**The problem:** Omit the images and reproduce the rest of the entries exactly.

== Data section

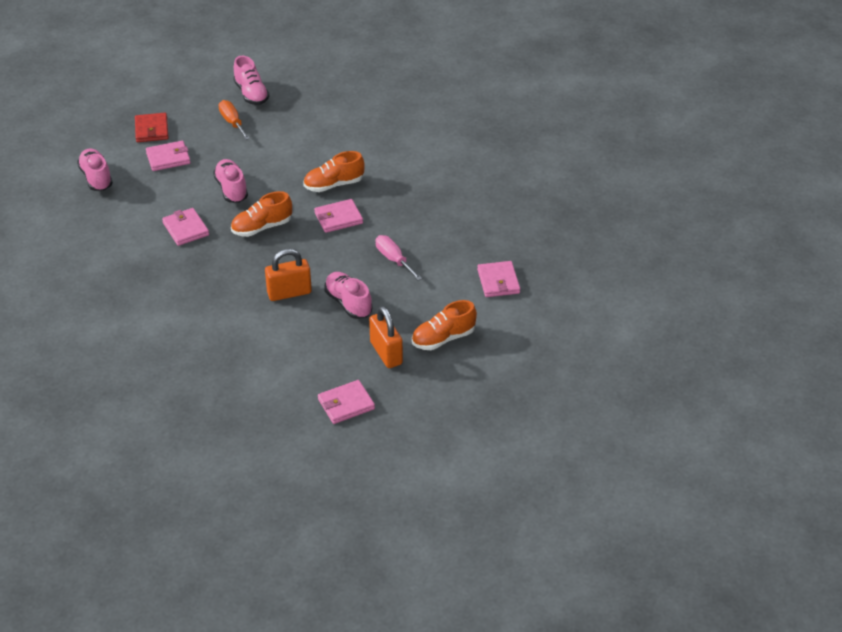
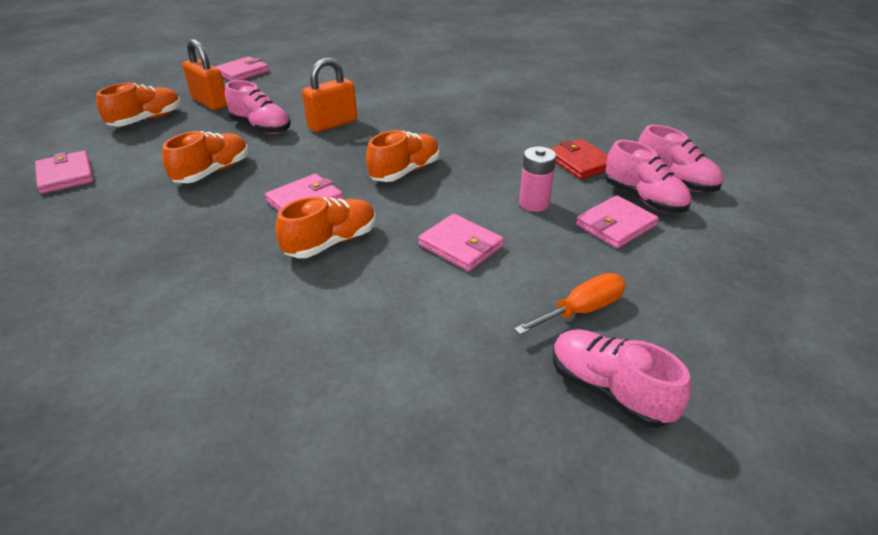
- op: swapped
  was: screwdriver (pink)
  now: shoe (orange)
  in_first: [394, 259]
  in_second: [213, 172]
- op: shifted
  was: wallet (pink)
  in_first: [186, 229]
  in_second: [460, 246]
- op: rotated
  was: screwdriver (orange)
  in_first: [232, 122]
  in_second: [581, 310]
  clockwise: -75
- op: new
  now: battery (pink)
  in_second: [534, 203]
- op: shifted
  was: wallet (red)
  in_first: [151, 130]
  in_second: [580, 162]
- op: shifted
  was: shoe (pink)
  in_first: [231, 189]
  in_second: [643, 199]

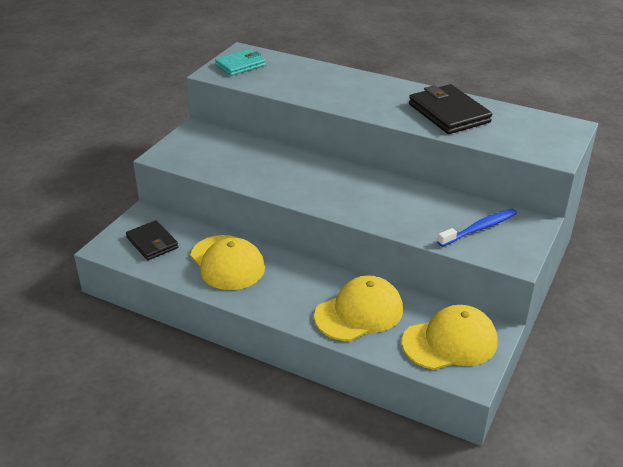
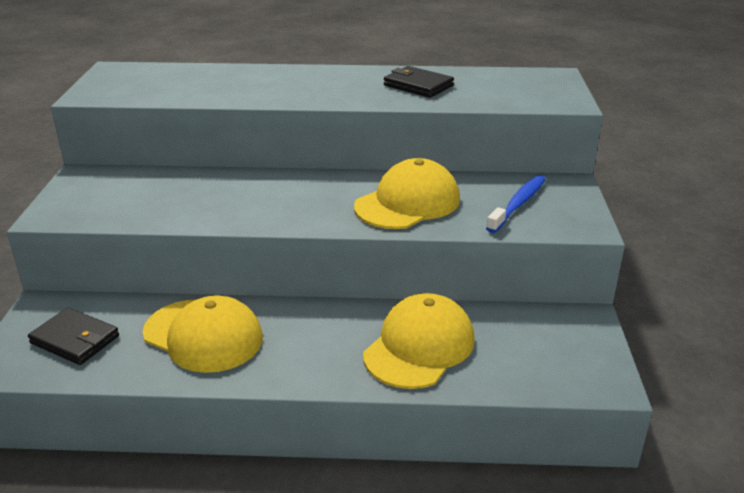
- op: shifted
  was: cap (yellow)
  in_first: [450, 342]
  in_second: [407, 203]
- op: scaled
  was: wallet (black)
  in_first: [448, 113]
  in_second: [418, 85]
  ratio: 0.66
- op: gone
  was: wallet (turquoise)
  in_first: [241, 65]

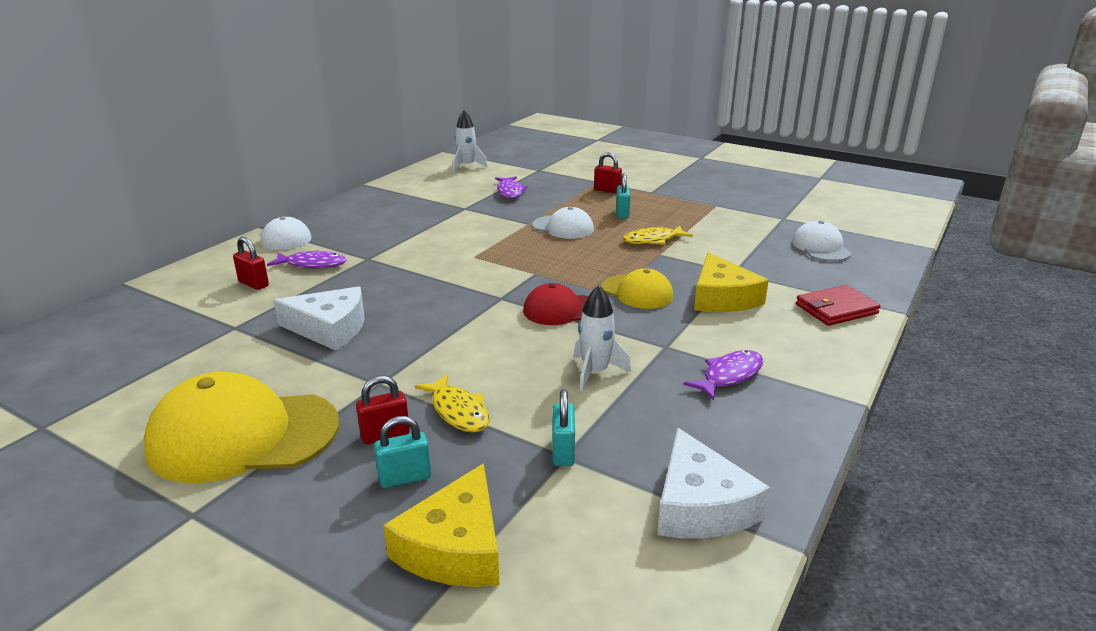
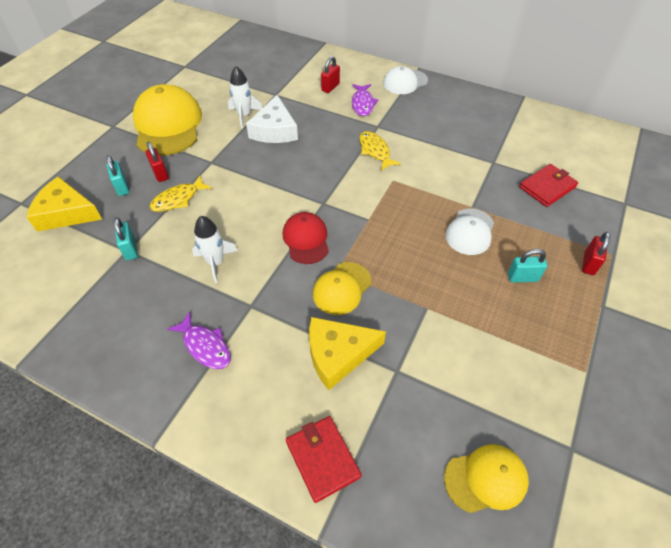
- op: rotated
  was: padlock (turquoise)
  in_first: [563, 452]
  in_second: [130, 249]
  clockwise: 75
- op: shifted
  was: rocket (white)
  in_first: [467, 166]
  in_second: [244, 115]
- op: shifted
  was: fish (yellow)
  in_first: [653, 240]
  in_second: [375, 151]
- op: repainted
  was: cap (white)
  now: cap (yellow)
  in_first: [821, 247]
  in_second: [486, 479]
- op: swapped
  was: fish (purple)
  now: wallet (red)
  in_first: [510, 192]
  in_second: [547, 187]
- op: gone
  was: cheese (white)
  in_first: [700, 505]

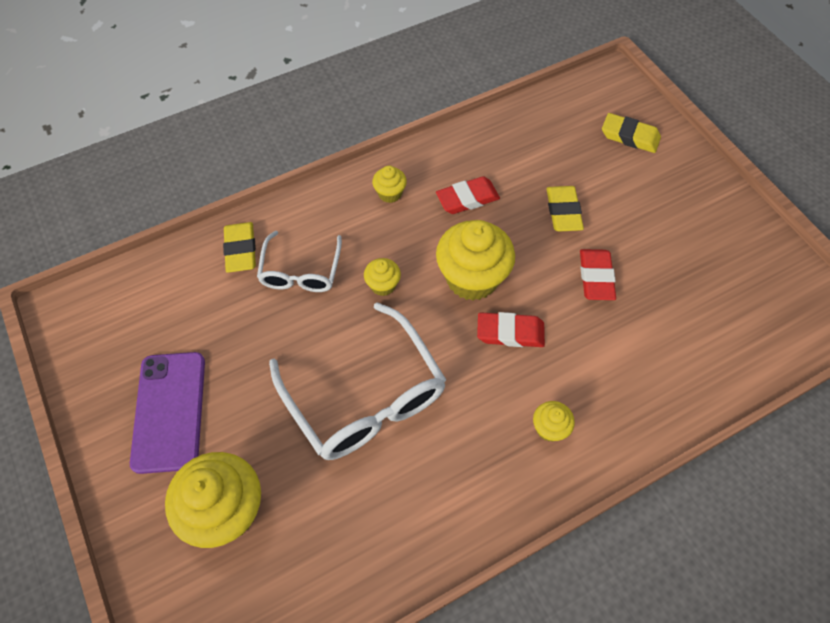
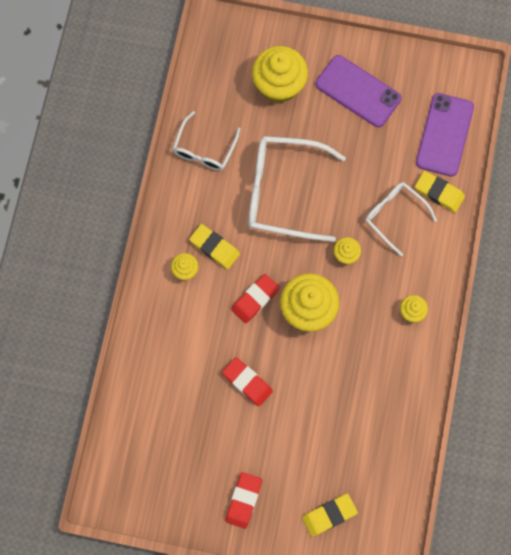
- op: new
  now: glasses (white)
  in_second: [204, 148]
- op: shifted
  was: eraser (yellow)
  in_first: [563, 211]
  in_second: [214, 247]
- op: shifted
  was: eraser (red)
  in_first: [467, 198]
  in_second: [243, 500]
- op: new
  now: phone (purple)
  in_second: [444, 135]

====

**Answer section:**
- op: swapped
  was: screwdriver (pink)
  now: shoe (orange)
  in_first: [394, 259]
  in_second: [213, 172]
- op: shifted
  was: wallet (pink)
  in_first: [186, 229]
  in_second: [460, 246]
- op: rotated
  was: screwdriver (orange)
  in_first: [232, 122]
  in_second: [581, 310]
  clockwise: -75
- op: new
  now: battery (pink)
  in_second: [534, 203]
- op: shifted
  was: wallet (red)
  in_first: [151, 130]
  in_second: [580, 162]
- op: shifted
  was: shoe (pink)
  in_first: [231, 189]
  in_second: [643, 199]

- op: shifted
  was: cap (yellow)
  in_first: [450, 342]
  in_second: [407, 203]
- op: scaled
  was: wallet (black)
  in_first: [448, 113]
  in_second: [418, 85]
  ratio: 0.66
- op: gone
  was: wallet (turquoise)
  in_first: [241, 65]

- op: rotated
  was: padlock (turquoise)
  in_first: [563, 452]
  in_second: [130, 249]
  clockwise: 75
- op: shifted
  was: rocket (white)
  in_first: [467, 166]
  in_second: [244, 115]
- op: shifted
  was: fish (yellow)
  in_first: [653, 240]
  in_second: [375, 151]
- op: repainted
  was: cap (white)
  now: cap (yellow)
  in_first: [821, 247]
  in_second: [486, 479]
- op: swapped
  was: fish (purple)
  now: wallet (red)
  in_first: [510, 192]
  in_second: [547, 187]
- op: gone
  was: cheese (white)
  in_first: [700, 505]

- op: new
  now: glasses (white)
  in_second: [204, 148]
- op: shifted
  was: eraser (yellow)
  in_first: [563, 211]
  in_second: [214, 247]
- op: shifted
  was: eraser (red)
  in_first: [467, 198]
  in_second: [243, 500]
- op: new
  now: phone (purple)
  in_second: [444, 135]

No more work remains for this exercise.